- Opening Delimiter -
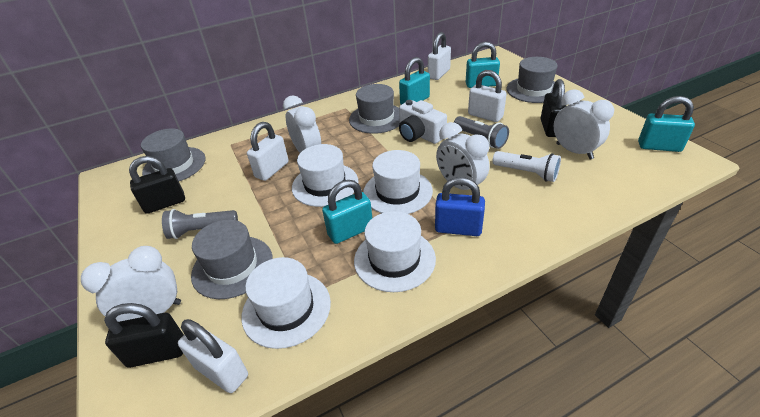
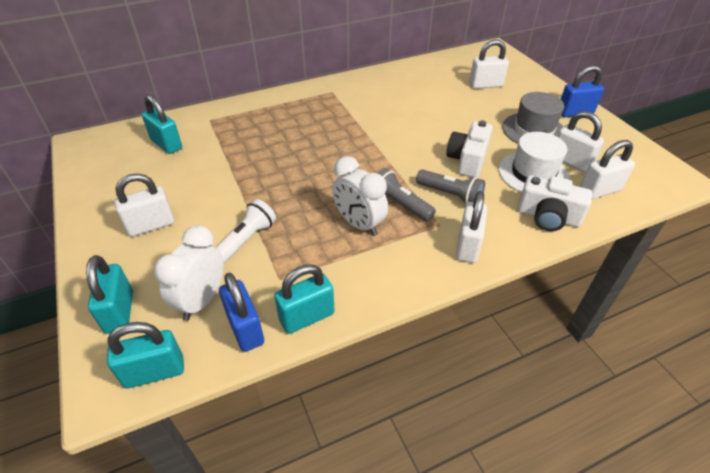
black padlock: 3 -> 0
blue padlock: 1 -> 2
grey hat: 4 -> 1
white camera: 1 -> 2
white clock: 4 -> 2
white hat: 4 -> 1
white padlock: 4 -> 5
- Closing Delimiter -
◆ **Exercise**
Skip the images and restate each record above word for word.

◆ **Task solution**
black padlock: 3 -> 0
blue padlock: 1 -> 2
grey hat: 4 -> 1
white camera: 1 -> 2
white clock: 4 -> 2
white hat: 4 -> 1
white padlock: 4 -> 5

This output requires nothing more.